- [WORKING DATA]:
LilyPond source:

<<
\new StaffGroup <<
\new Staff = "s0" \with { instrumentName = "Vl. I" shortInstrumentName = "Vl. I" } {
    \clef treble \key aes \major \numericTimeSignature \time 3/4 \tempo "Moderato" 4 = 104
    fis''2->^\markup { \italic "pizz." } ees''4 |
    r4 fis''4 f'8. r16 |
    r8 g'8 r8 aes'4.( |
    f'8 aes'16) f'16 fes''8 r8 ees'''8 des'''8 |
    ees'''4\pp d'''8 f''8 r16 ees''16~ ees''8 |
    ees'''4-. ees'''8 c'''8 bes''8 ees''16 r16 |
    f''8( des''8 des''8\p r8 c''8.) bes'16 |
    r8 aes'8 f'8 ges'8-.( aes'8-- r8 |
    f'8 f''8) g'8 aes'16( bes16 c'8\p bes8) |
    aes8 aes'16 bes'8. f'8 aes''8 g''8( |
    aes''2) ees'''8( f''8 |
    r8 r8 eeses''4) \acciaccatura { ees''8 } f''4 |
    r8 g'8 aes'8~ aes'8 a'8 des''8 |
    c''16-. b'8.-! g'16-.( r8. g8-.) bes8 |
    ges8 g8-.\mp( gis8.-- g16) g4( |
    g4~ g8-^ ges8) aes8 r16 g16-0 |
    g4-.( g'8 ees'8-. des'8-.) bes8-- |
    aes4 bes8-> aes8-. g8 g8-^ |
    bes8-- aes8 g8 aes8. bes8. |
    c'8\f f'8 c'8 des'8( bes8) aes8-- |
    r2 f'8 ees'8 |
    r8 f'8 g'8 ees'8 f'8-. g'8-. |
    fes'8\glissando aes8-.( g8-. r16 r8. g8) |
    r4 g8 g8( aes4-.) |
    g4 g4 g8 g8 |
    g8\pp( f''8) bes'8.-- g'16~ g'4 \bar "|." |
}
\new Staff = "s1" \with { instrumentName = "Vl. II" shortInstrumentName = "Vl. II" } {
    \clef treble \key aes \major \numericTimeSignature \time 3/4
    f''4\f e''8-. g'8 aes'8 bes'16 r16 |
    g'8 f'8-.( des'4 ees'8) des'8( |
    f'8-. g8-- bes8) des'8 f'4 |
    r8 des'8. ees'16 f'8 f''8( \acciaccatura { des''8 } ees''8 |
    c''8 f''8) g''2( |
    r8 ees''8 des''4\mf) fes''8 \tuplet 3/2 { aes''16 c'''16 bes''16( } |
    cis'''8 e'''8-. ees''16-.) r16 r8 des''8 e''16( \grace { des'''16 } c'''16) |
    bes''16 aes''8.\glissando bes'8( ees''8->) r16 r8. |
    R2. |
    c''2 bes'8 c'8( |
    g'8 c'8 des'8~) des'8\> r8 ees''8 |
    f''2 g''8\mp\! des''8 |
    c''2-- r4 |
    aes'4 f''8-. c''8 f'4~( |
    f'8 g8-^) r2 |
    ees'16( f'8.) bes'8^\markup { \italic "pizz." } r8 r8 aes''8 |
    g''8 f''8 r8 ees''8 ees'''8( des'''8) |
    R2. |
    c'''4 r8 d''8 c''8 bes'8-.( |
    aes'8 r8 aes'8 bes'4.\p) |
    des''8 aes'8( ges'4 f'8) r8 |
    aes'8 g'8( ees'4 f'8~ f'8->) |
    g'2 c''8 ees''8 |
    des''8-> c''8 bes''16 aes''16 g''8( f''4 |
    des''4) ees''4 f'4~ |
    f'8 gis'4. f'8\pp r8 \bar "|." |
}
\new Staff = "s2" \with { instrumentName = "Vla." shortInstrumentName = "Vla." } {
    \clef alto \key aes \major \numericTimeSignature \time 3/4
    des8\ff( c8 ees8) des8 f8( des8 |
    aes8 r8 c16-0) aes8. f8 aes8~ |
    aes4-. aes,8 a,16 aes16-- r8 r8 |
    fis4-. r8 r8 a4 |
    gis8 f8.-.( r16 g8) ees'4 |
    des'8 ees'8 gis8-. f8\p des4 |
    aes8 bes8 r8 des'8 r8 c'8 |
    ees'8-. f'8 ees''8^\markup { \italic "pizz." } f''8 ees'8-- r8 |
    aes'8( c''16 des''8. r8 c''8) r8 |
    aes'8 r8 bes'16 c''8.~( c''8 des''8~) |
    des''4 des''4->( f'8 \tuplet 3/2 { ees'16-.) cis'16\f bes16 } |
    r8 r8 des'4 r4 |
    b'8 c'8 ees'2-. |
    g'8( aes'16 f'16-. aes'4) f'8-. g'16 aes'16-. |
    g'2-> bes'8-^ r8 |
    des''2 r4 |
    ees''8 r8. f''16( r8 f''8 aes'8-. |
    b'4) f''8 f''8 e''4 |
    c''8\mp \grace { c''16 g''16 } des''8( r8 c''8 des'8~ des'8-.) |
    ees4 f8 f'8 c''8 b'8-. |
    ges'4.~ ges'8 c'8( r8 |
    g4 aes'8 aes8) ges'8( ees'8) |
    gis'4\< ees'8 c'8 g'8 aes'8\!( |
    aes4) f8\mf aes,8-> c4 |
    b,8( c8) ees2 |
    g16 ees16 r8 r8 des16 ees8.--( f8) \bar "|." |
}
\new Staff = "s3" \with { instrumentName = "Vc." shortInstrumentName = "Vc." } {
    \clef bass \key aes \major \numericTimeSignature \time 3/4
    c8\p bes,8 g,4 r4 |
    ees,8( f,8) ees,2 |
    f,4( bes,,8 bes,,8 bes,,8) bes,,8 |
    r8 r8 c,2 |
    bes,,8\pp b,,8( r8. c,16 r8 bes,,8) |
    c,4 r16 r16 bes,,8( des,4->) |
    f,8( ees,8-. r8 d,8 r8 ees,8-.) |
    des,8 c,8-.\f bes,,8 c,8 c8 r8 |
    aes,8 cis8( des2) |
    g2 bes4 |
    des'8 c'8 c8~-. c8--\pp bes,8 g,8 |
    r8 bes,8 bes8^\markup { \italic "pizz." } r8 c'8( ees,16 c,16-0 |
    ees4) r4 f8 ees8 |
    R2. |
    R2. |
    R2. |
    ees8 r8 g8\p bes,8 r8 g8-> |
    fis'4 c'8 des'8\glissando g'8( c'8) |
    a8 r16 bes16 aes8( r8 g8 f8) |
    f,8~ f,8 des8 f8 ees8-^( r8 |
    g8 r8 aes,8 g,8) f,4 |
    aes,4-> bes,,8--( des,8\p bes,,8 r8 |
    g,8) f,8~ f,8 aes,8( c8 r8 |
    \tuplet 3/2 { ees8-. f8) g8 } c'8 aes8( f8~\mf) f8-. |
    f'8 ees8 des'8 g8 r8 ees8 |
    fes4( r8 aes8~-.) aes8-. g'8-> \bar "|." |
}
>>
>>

- [AIM]:
Which lines in the data above contain the string "markup", counting only matches with the same case? Locate each one and copy it in full.

- [CORRECT OUTPUT]:
    fis''2->^\markup { \italic "pizz." } ees''4 |
    ees'16( f'8.) bes'8^\markup { \italic "pizz." } r8 r8 aes''8 |
    ees'8-. f'8 ees''8^\markup { \italic "pizz." } f''8 ees'8-- r8 |
    r8 bes,8 bes8^\markup { \italic "pizz." } r8 c'8( ees,16 c,16-0 |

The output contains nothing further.